WHAT IS EXPECTED
Please pick out every line in the items below that contains the string "kern", and copy each of those lines in full.

[Stored data]
+++++

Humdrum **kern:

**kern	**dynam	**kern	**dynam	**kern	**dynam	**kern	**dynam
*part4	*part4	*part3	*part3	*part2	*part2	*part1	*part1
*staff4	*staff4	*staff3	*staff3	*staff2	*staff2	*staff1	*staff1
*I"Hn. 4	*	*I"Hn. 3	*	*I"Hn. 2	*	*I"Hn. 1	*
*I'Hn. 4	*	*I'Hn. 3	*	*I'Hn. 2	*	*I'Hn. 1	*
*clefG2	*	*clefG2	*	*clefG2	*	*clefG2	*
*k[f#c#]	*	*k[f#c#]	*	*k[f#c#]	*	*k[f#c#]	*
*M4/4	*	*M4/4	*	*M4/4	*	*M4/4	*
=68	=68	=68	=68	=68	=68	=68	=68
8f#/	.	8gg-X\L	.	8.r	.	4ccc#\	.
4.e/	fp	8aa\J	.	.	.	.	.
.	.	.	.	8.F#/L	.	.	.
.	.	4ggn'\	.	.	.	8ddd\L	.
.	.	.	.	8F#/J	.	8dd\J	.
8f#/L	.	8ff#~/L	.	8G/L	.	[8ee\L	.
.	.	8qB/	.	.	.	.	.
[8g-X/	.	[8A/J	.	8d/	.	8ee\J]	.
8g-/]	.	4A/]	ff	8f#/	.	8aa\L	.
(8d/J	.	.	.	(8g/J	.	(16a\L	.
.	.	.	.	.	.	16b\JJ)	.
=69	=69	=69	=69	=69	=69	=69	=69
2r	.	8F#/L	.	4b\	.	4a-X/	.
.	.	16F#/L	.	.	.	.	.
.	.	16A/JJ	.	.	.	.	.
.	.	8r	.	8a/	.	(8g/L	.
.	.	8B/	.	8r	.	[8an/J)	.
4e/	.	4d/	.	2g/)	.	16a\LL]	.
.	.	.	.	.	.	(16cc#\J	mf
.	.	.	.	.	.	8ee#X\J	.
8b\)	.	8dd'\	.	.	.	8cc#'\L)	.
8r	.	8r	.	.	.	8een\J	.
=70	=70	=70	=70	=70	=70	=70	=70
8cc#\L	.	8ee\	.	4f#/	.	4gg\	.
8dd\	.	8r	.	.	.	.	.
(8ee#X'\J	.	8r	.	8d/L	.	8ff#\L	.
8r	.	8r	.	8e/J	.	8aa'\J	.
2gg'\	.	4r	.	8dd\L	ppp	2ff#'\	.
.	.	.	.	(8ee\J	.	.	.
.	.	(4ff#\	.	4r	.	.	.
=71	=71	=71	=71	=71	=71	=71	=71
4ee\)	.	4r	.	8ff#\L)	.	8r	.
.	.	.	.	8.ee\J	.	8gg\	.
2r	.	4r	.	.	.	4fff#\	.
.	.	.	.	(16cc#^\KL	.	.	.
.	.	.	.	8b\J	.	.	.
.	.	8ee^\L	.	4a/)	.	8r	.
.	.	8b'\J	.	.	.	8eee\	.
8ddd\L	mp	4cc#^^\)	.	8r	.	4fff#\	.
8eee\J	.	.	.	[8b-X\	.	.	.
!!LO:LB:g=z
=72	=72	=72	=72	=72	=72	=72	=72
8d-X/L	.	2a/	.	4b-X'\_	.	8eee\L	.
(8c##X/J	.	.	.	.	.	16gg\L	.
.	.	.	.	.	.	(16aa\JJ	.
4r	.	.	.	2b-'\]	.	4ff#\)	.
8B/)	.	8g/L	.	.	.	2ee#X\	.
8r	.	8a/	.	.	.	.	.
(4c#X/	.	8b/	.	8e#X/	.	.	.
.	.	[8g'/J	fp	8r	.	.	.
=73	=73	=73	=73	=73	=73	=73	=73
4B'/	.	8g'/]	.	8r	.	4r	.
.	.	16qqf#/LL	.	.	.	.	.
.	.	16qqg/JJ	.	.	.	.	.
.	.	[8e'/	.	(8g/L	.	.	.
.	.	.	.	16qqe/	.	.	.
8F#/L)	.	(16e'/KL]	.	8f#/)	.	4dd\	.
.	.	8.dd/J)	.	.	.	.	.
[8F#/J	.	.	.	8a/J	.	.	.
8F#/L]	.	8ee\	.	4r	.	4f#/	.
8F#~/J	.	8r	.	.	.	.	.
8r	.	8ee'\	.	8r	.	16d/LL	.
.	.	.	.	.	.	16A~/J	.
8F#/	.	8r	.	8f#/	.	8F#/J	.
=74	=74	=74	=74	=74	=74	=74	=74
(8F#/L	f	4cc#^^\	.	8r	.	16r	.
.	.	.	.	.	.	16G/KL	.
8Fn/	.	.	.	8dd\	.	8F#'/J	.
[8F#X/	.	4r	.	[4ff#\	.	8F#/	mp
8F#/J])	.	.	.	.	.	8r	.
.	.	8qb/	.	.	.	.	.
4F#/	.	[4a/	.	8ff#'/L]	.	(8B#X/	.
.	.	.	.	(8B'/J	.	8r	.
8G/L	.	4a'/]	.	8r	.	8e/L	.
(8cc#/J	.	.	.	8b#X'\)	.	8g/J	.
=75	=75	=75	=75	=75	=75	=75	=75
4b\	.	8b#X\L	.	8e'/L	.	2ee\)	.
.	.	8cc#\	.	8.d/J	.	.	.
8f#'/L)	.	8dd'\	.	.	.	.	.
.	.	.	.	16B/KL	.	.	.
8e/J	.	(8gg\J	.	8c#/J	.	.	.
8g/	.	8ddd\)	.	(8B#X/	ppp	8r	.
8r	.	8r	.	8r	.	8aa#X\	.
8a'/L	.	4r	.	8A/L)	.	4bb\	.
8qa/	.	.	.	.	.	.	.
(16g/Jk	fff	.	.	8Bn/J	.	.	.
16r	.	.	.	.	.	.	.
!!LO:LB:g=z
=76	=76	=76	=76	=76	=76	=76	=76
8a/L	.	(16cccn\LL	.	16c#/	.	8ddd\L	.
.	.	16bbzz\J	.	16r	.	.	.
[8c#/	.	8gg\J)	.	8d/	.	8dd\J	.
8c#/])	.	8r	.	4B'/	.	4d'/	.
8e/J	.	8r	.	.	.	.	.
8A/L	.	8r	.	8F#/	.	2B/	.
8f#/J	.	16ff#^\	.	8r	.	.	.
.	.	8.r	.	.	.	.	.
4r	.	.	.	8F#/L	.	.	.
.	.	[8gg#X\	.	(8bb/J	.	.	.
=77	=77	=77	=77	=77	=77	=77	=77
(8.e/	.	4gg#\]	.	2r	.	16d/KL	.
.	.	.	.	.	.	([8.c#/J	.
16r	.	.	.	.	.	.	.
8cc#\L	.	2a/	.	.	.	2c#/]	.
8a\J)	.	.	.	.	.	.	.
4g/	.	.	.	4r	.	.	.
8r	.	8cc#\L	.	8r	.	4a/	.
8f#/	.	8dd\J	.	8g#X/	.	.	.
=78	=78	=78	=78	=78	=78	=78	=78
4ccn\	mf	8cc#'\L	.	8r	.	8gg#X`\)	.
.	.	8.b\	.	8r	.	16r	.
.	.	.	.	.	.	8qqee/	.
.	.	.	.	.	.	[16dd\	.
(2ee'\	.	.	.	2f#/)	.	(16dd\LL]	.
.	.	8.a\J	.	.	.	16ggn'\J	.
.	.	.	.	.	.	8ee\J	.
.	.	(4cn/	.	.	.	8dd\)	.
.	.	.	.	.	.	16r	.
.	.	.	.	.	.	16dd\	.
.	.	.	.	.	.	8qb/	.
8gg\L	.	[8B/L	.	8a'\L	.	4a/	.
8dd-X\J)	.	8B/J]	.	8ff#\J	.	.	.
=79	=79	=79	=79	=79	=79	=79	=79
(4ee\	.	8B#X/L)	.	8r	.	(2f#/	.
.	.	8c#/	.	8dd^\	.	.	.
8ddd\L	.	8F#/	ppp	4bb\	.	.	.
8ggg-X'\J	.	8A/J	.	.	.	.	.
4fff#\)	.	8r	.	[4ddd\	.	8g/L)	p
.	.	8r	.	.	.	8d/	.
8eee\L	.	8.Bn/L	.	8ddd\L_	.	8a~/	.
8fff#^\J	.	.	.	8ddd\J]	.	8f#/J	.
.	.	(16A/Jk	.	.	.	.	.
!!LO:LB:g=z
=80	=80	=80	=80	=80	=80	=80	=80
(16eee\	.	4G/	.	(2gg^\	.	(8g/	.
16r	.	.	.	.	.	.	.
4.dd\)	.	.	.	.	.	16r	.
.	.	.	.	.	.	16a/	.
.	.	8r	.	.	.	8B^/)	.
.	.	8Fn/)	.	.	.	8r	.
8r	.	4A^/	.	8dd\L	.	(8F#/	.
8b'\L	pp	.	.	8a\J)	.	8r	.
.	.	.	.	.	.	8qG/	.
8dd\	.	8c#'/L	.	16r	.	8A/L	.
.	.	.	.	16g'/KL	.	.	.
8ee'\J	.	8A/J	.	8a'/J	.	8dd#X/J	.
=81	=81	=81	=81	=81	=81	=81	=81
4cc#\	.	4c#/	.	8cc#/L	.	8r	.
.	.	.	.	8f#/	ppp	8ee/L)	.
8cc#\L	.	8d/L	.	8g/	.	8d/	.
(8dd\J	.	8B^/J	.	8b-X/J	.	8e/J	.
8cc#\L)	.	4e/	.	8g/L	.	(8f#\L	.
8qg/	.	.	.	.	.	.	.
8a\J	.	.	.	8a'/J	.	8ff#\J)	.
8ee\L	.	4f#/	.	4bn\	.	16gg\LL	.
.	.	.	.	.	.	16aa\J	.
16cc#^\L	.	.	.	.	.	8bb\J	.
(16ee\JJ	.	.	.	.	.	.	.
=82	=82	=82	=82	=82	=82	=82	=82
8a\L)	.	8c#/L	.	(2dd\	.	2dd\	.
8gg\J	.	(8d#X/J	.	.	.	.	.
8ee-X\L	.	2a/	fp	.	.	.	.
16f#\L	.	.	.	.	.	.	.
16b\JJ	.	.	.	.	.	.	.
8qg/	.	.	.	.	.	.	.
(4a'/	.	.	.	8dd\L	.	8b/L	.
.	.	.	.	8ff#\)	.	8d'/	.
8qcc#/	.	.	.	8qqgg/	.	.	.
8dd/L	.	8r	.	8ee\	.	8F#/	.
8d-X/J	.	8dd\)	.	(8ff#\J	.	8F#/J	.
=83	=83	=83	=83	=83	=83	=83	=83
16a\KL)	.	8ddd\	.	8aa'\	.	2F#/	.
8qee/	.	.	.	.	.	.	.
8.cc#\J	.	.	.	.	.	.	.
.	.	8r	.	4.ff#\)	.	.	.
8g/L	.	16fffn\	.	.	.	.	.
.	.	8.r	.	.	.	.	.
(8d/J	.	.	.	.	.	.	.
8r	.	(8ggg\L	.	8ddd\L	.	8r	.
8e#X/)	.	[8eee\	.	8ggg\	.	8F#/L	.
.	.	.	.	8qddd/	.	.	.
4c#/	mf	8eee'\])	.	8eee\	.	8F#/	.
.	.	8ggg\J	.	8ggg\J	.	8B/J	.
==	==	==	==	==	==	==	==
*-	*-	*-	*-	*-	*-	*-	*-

+++++

TASK RESPONSE
Humdrum **kern:
**kern	**dynam	**kern	**dynam	**kern	**dynam	**kern	**dynam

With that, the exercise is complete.